**What you have to do**:
Don't include pictures. Quote the lines below from the first through the line that contains "wallet in orange".

**Materials provided**:
* * *

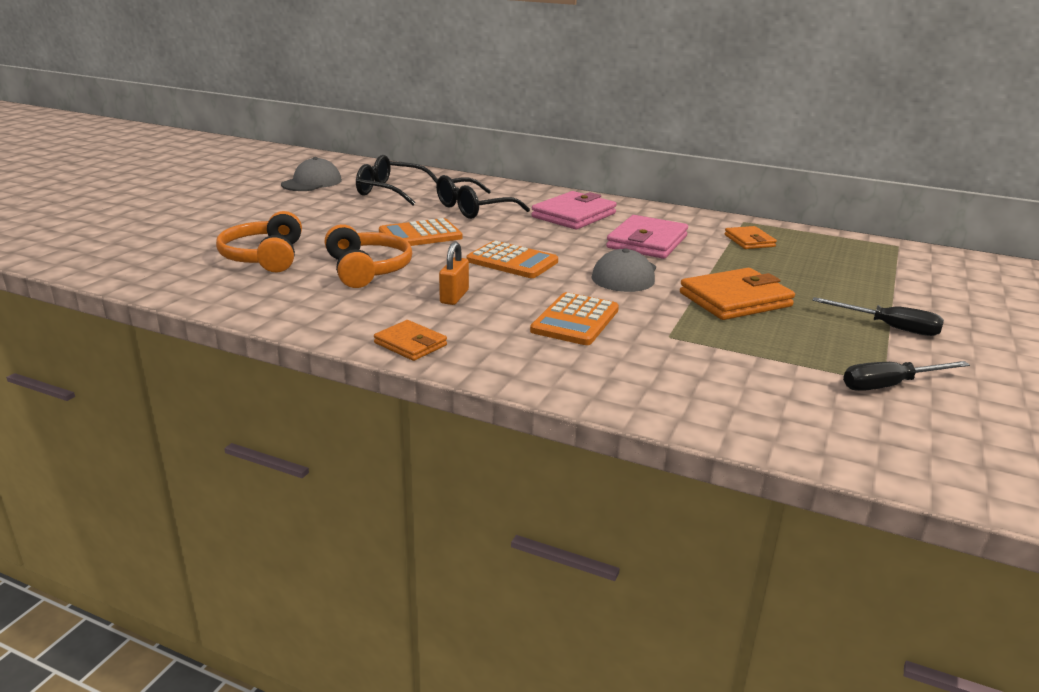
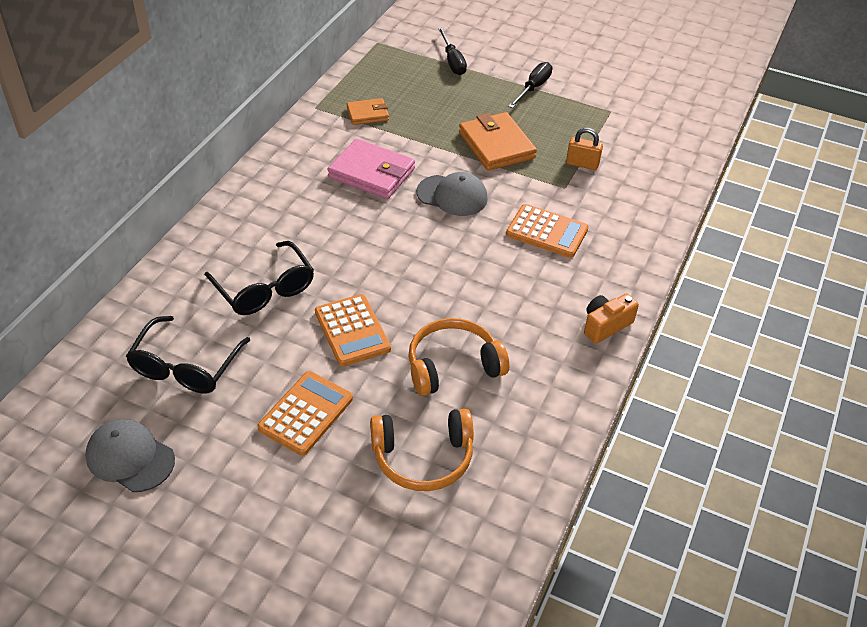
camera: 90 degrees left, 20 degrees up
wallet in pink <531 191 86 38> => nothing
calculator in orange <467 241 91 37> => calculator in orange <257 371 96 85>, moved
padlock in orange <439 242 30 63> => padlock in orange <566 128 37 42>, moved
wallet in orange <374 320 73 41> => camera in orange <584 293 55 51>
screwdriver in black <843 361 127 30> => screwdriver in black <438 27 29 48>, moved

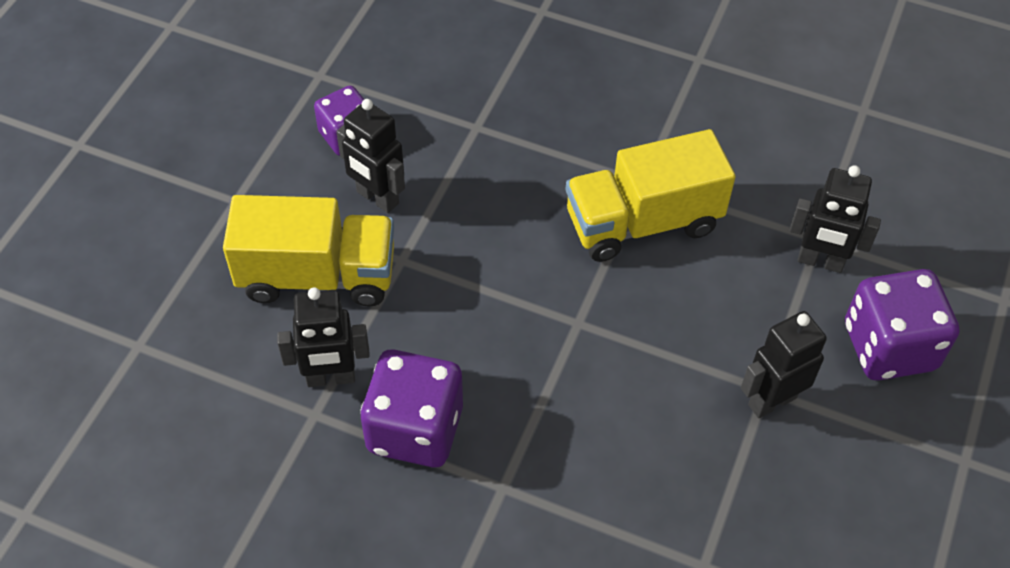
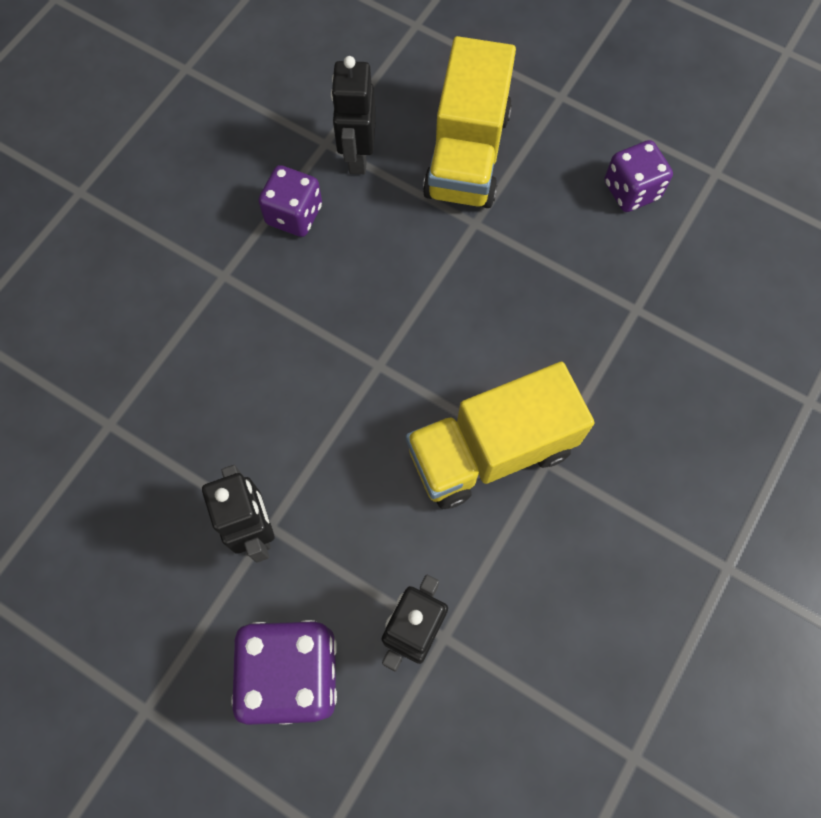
camera: 100 degrees right, 15 degrees up
robot in black <336 99 69 114> => nothing
truck in yellow <566 129 170 133> => truck in yellow <406 362 188 147>, 105 degrees counterclockwise
dice in purple <360 349 103 119> => dice in purple <258 165 64 72>, x0.64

* * *

**Final answer**:
camera: 90 degrees left, 20 degrees up
wallet in pink <531 191 86 38> => nothing
calculator in orange <467 241 91 37> => calculator in orange <257 371 96 85>, moved
padlock in orange <439 242 30 63> => padlock in orange <566 128 37 42>, moved
wallet in orange <374 320 73 41> => camera in orange <584 293 55 51>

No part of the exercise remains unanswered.